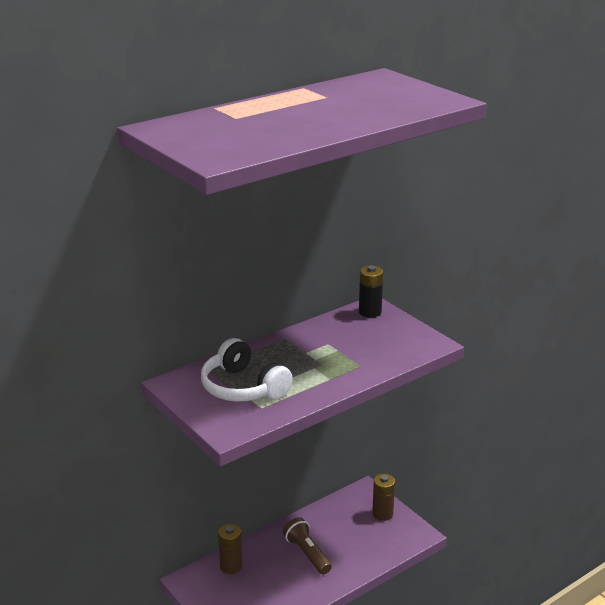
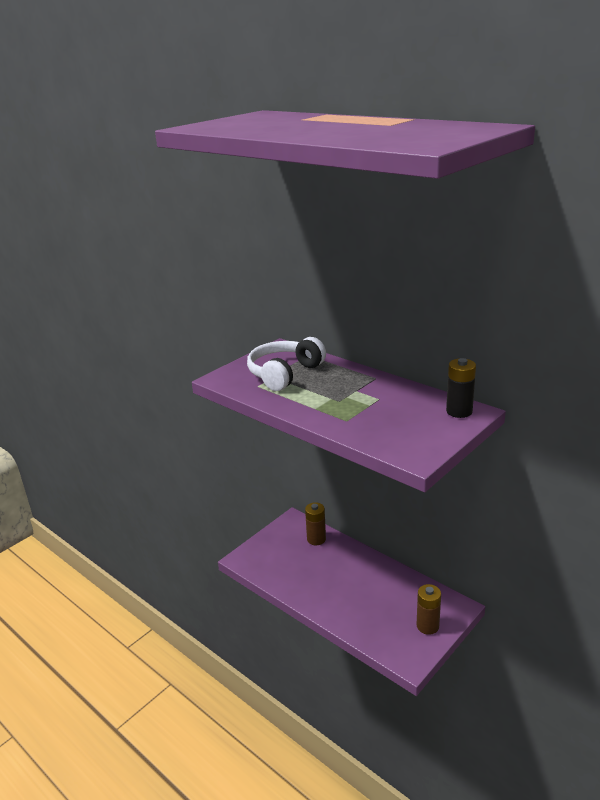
camera: 80 degrees right, 0 degrees up
(307, 553) = (348, 581): brown flashlight -> none

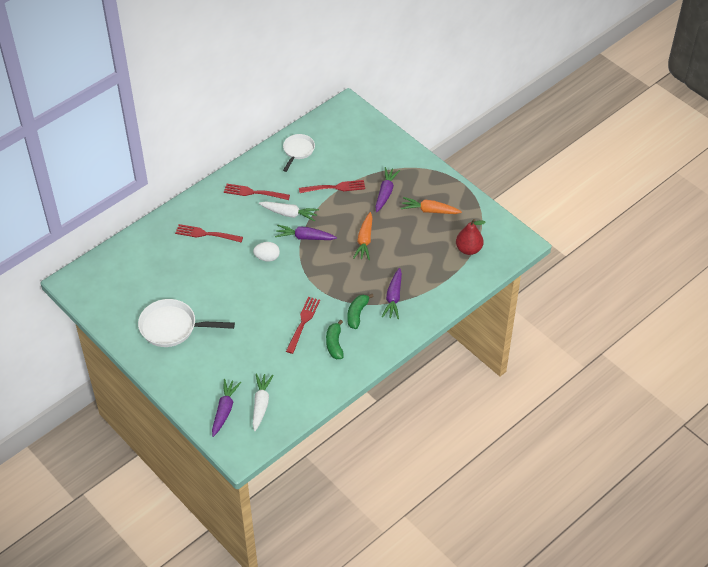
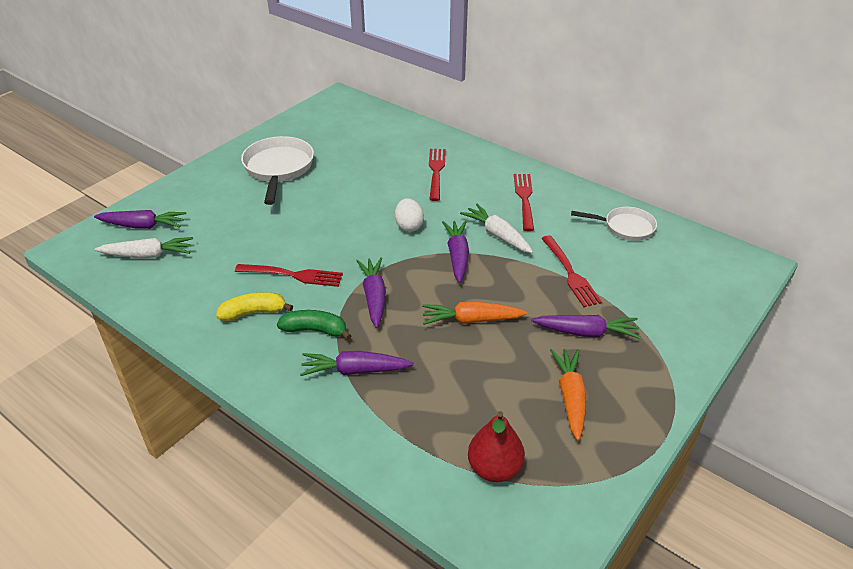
camera: 80 degrees right, 10 degrees down
(289, 214) = (497, 235): white carrot -> white carrot turned 135 degrees clockwise
(334, 283) = (374, 297): none -> purple carrot
(334, 344) = (253, 312): green banana -> yellow banana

§

» Task objective:
Reproduce each line of the records exactly, omitting any picture.

» Task response:
camera: 80 degrees right, 0 degrees up
(307, 553) = (348, 581): brown flashlight -> none

camera: 80 degrees right, 10 degrees down
(289, 214) = (497, 235): white carrot -> white carrot turned 135 degrees clockwise
(334, 283) = (374, 297): none -> purple carrot
(334, 344) = (253, 312): green banana -> yellow banana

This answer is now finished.